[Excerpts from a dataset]
BEGIN

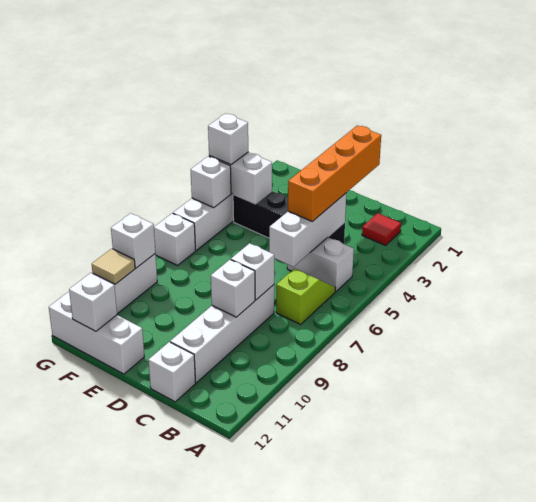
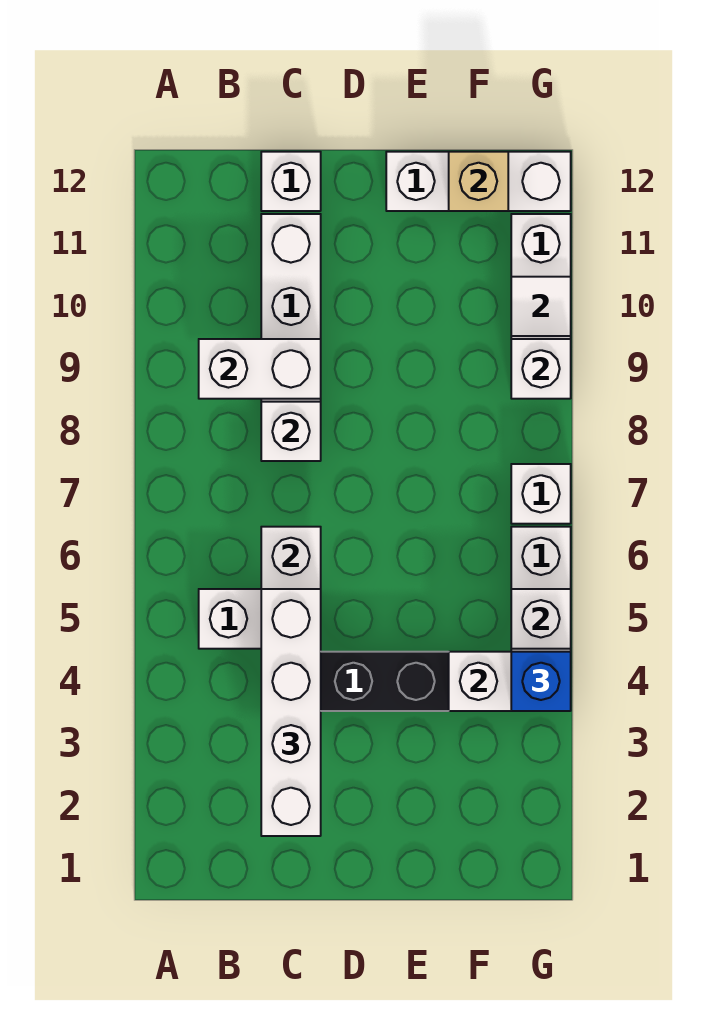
red tile B2 level 1 -> none
lime slope B6:B7 level 1 top 7 -> none
orange brick C2:C5 level 3 -> white brick C2:C5 level 3
white brick C9 level 2 -> white brick B9:C9 level 2
white brick F12 level 2 -> tan brick F12 level 2
white brick G4 level 3 -> blue brick G4 level 3
tan tile G10 level 2 -> white tile G10 level 2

END

* TASK OBJECTIVE
In the copy, include every record exactly and no pictures.

* ANSWER
red tile B2 level 1 -> none
lime slope B6:B7 level 1 top 7 -> none
orange brick C2:C5 level 3 -> white brick C2:C5 level 3
white brick C9 level 2 -> white brick B9:C9 level 2
white brick F12 level 2 -> tan brick F12 level 2
white brick G4 level 3 -> blue brick G4 level 3
tan tile G10 level 2 -> white tile G10 level 2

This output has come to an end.